PROBLEM TO SOLVE | Please print exactly the lines running from the one that contains "blue brush: 9 -> 10" to the end of the data, with both lines included.
────
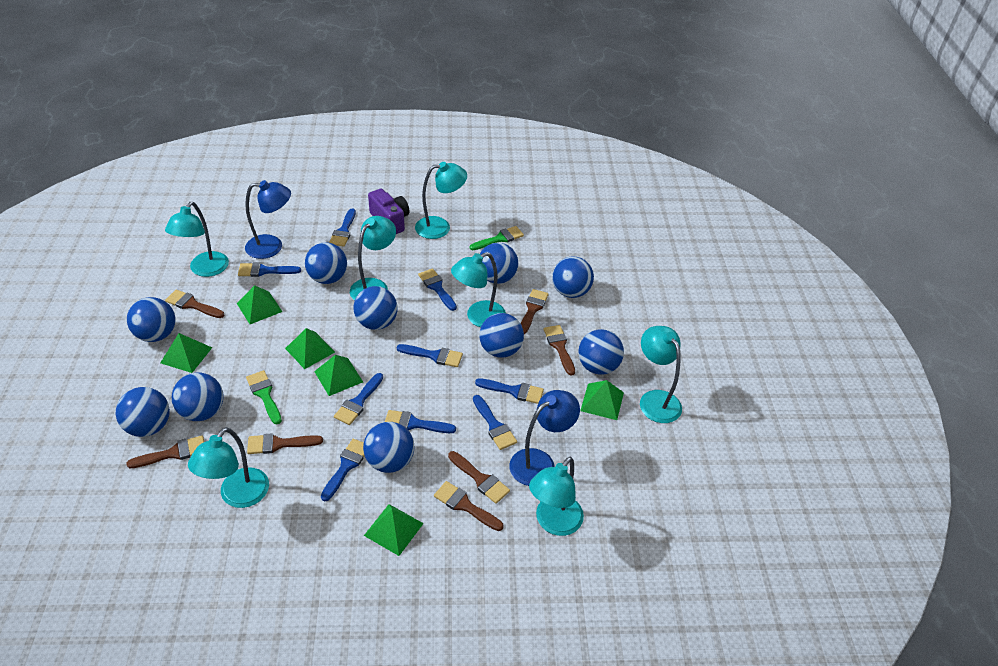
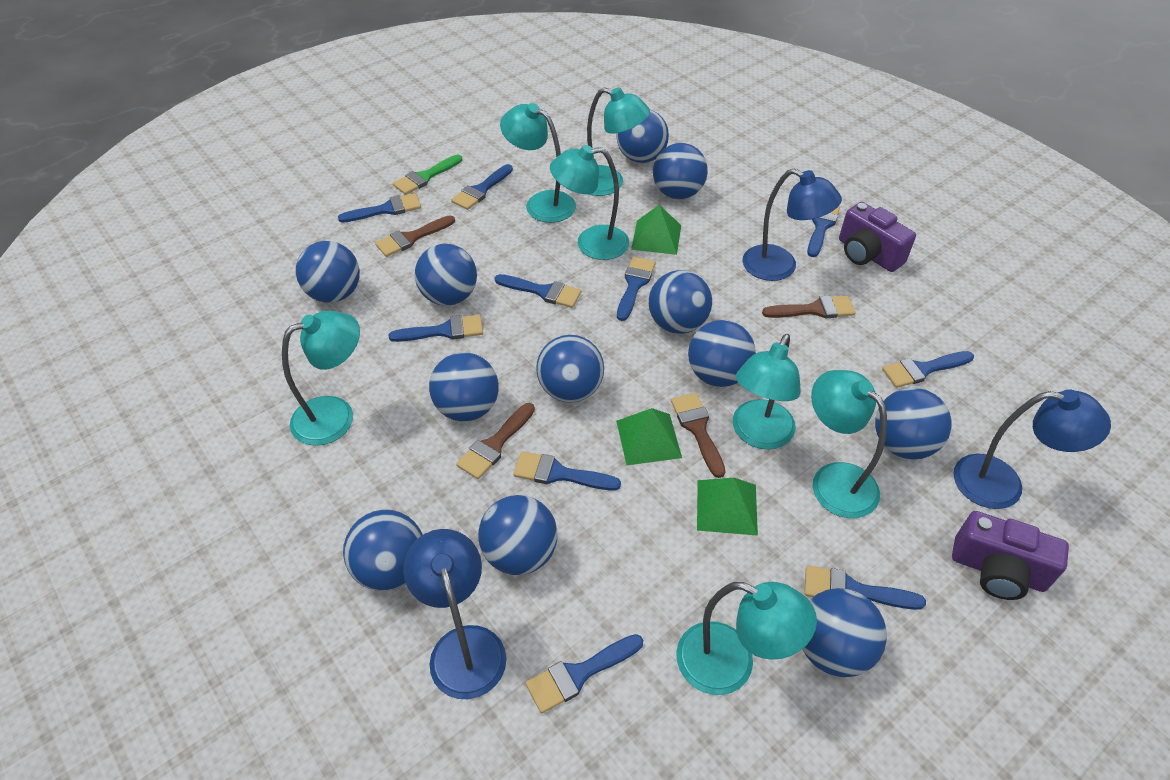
blue ball: 10 -> 12
blue brush: 9 -> 10
blue lamp: 2 -> 3
brown brush: 7 -> 4
green brush: 2 -> 1
green pyramid: 6 -> 3
purple camera: 1 -> 2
────
RESPONSE |
blue brush: 9 -> 10
blue lamp: 2 -> 3
brown brush: 7 -> 4
green brush: 2 -> 1
green pyramid: 6 -> 3
purple camera: 1 -> 2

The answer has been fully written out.